> _Problem to work on_
Return every entry exactly, except for any pictures.

> _Available data_
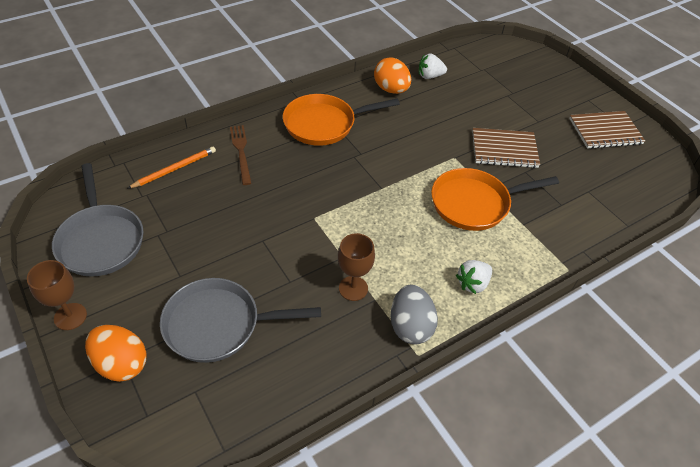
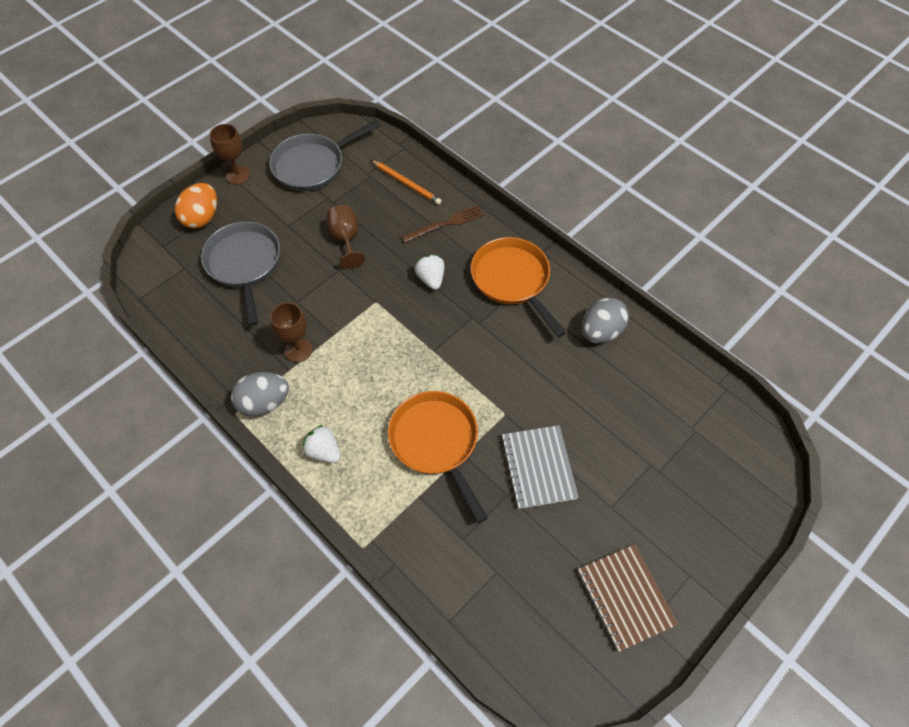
camera: 80 degrees right, 10 degrees up
(225, 228) = (346, 240): none -> brown goblet
(391, 89) = (601, 332): orange egg -> grey egg
(430, 76) = (647, 369): white strawberry -> white strawberry (431, 279)
(504, 149) = (538, 467): brown notebook -> grey notebook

> _Response to this exercise_
camera: 80 degrees right, 10 degrees up
(225, 228) = (346, 240): none -> brown goblet
(391, 89) = (601, 332): orange egg -> grey egg
(430, 76) = (647, 369): white strawberry -> white strawberry (431, 279)
(504, 149) = (538, 467): brown notebook -> grey notebook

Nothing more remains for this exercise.